[Data excerpts]
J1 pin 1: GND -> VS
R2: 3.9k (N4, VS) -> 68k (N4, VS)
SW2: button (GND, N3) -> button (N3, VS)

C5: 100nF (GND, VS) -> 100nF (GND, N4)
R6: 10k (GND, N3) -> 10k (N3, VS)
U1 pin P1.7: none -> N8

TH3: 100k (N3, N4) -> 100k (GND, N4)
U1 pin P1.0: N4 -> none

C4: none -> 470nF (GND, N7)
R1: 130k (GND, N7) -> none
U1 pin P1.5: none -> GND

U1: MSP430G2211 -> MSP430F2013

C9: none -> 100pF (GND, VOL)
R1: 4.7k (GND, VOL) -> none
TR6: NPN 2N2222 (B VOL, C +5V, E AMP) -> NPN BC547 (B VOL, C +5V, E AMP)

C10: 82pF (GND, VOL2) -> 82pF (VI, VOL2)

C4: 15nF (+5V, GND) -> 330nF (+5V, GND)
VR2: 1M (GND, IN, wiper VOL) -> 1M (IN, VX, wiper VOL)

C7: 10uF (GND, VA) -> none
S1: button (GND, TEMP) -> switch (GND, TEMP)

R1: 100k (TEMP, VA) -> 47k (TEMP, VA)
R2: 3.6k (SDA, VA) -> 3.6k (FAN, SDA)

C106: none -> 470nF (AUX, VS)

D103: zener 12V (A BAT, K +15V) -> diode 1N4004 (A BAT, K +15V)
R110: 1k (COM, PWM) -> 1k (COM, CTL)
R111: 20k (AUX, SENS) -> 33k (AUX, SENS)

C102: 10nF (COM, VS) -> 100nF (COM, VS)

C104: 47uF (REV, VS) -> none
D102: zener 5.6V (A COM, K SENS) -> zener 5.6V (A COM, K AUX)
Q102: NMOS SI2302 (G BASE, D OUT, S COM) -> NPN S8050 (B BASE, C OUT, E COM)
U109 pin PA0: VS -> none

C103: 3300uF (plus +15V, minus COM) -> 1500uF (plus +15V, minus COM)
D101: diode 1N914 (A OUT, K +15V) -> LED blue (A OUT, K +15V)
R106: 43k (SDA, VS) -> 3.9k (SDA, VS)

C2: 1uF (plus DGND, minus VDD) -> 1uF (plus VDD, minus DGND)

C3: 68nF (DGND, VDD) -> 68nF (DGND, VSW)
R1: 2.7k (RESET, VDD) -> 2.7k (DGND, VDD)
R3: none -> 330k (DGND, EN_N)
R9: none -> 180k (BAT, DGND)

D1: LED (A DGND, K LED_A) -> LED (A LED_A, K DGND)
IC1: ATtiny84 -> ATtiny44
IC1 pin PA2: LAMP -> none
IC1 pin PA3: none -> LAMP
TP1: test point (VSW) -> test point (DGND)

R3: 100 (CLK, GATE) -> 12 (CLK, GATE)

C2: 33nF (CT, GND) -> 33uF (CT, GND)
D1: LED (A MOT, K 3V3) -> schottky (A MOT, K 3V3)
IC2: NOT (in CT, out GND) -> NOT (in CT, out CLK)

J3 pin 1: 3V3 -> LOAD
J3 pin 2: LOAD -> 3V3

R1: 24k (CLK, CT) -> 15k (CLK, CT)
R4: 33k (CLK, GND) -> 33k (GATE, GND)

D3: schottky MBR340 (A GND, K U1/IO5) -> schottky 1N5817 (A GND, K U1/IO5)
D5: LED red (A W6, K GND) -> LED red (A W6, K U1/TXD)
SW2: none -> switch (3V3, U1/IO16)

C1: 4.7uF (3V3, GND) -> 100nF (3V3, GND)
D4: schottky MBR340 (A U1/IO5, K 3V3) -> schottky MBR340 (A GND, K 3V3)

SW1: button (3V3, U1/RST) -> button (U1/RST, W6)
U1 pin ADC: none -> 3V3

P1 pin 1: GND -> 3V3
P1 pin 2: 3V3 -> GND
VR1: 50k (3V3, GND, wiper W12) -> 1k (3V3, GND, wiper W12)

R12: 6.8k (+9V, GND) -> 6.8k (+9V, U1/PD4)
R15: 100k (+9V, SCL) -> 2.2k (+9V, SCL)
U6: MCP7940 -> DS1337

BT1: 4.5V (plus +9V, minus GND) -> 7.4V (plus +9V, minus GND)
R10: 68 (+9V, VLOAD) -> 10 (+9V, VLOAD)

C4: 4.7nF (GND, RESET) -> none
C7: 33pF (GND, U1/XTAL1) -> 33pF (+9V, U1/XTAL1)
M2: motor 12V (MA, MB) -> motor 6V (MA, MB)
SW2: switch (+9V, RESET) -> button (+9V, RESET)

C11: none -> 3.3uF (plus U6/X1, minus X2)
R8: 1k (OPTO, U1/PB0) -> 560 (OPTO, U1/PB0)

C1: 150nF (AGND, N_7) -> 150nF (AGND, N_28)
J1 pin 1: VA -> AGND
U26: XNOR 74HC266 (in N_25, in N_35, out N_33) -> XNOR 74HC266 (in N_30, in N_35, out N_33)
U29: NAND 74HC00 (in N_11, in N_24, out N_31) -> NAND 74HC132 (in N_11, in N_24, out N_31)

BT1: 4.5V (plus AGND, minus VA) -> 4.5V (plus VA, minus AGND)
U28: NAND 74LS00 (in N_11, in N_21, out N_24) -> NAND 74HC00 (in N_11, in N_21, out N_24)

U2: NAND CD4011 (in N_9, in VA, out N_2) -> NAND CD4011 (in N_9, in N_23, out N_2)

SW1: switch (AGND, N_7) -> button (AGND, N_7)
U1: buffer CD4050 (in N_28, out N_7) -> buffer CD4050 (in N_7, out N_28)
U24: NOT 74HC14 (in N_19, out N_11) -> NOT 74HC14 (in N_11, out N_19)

:: Goal of the exercise ::
The answer should be nothing but the number of lines above that contain "LAMP".

:: Response to this task ::
2